EXERCISE INSTRUCTIONS - Write out the data below in full, unchanged, minus the images.

DATA PROVIDED -

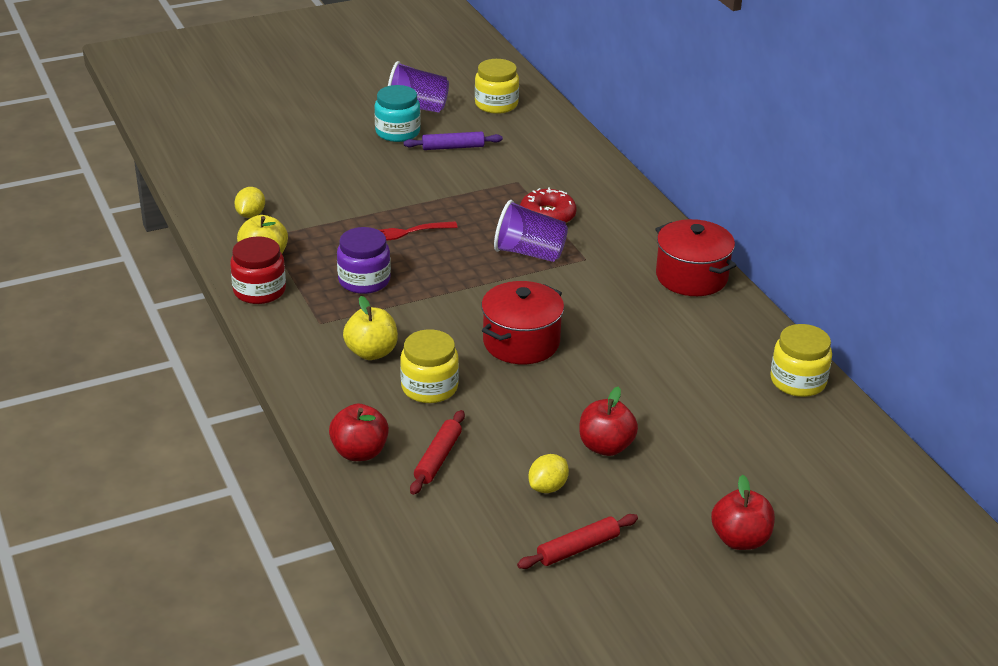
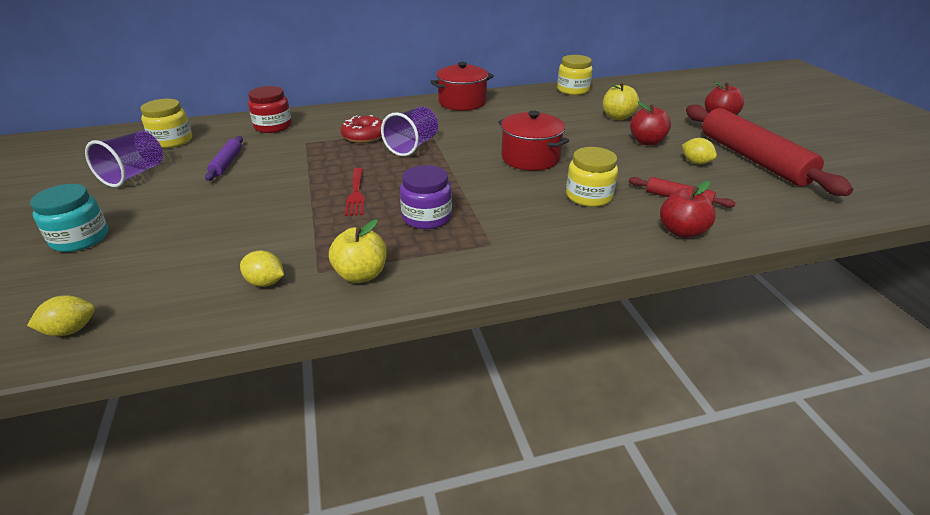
camera: 80 degrees left, 0 degrees up
(192, 153) = (71, 330): none -> yellow lemon
(259, 290) = (425, 279): red jar -> red jar (273, 126)
(371, 352) = (540, 219): yellow apple -> yellow apple (617, 117)
(397, 132) = (171, 187): turquoise jar -> turquoise jar (80, 238)
(578, 548) = (753, 158): red rolling pin -> red rolling pin, size x2.23

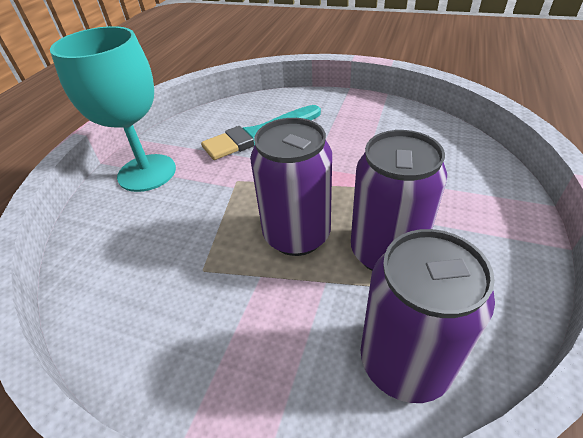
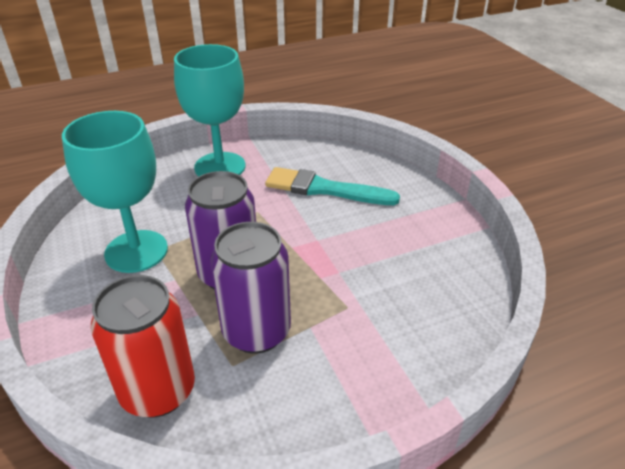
camera: 45 degrees right, 5 degrees down
(185, 286) = (136, 251): none -> turquoise goblet
(404, 362) = (158, 391): purple can -> red can

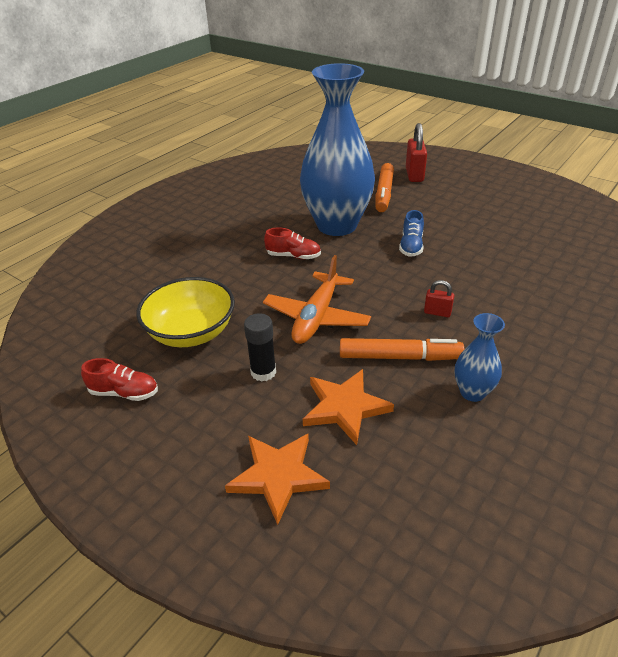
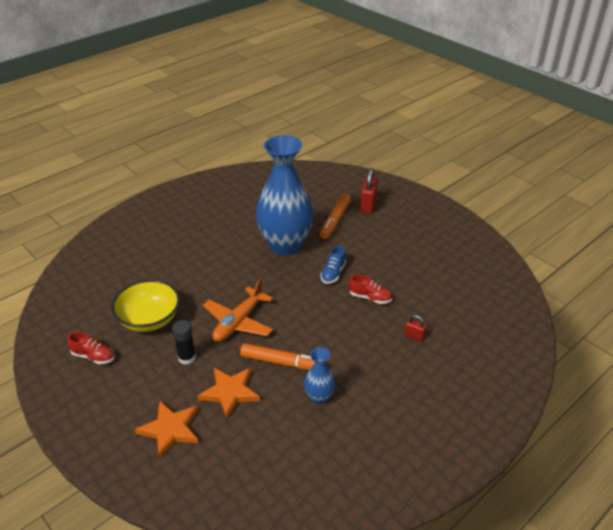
camera: 10 degrees right, 0 degrees up
(293, 256) = (242, 268): red shoe -> red shoe (370, 297)
(437, 312) = (325, 333): red padlock -> red padlock (414, 336)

RESPONSE AREA -
camera: 80 degrees left, 0 degrees up
(192, 153) = (71, 330): none -> yellow lemon
(259, 290) = (425, 279): red jar -> red jar (273, 126)
(371, 352) = (540, 219): yellow apple -> yellow apple (617, 117)
(397, 132) = (171, 187): turquoise jar -> turquoise jar (80, 238)
(578, 548) = (753, 158): red rolling pin -> red rolling pin, size x2.23

camera: 45 degrees right, 5 degrees down
(185, 286) = (136, 251): none -> turquoise goblet
(404, 362) = (158, 391): purple can -> red can

camera: 10 degrees right, 0 degrees up
(293, 256) = (242, 268): red shoe -> red shoe (370, 297)
(437, 312) = (325, 333): red padlock -> red padlock (414, 336)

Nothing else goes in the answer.